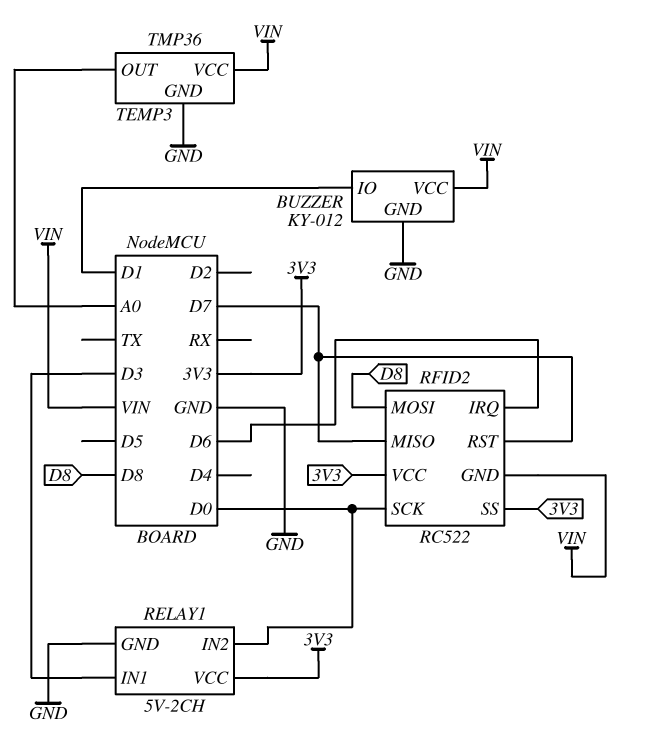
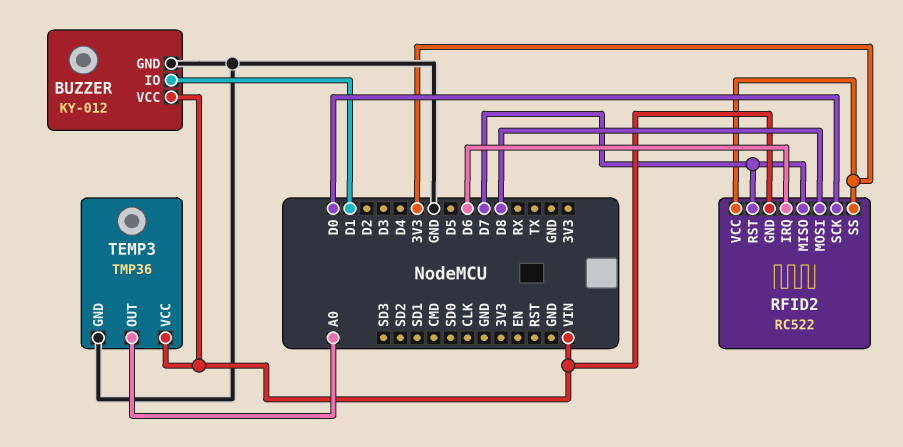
RELAY1: 5V-2CH -> none
RELAY1 pin GND: GND -> none
RELAY1 pin IN1: D3 -> none
RELAY1 pin IN2: D0 -> none
RELAY1 pin VCC: 3V3 -> none

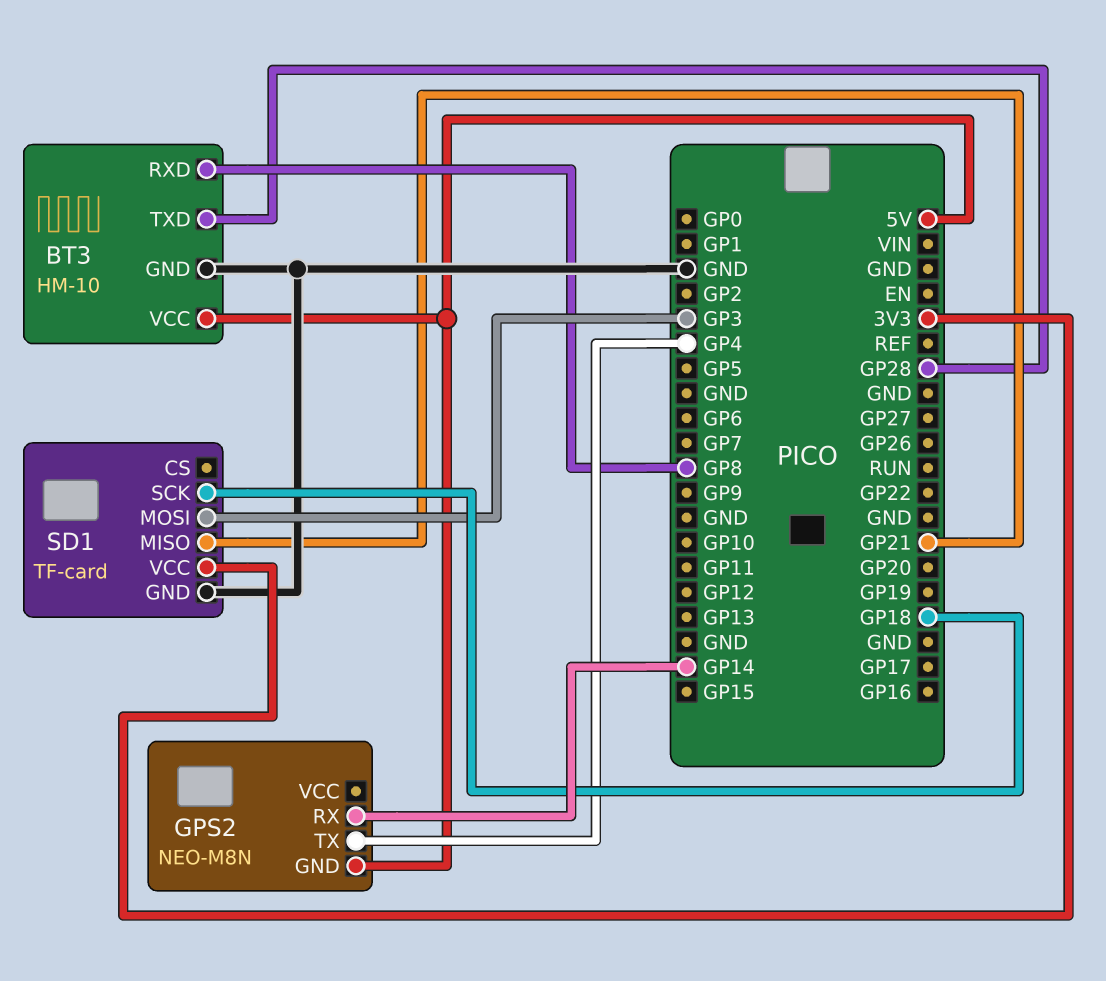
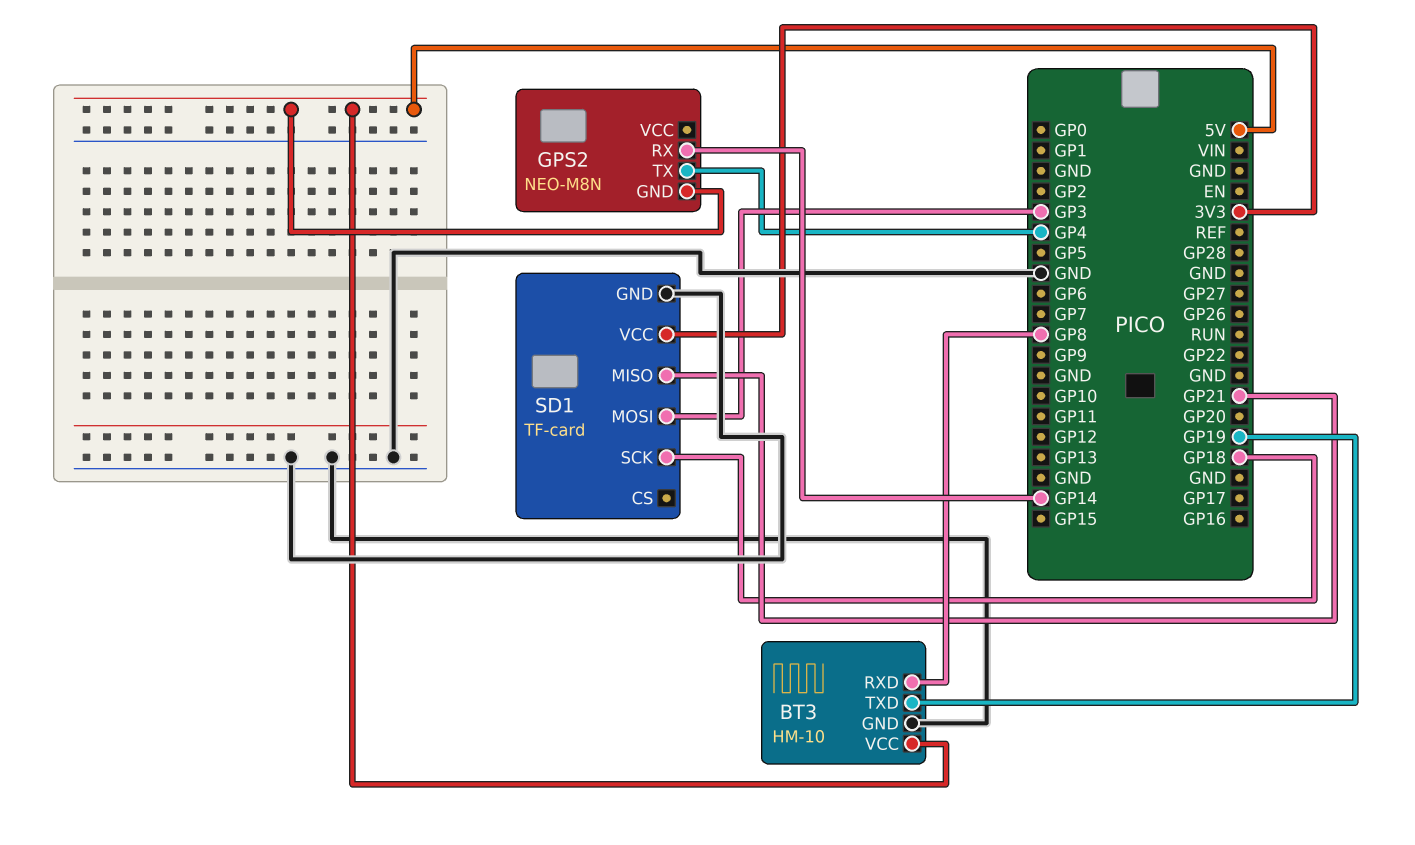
BT3 pin TXD: GP28 -> GP19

☆ ☆ ☆ ☆ ☆ ☆ ☆

THE TASK » The answer must be the entries above, printed exactly, with no pictures.

REPLY »
RELAY1: 5V-2CH -> none
RELAY1 pin GND: GND -> none
RELAY1 pin IN1: D3 -> none
RELAY1 pin IN2: D0 -> none
RELAY1 pin VCC: 3V3 -> none

BT3 pin TXD: GP28 -> GP19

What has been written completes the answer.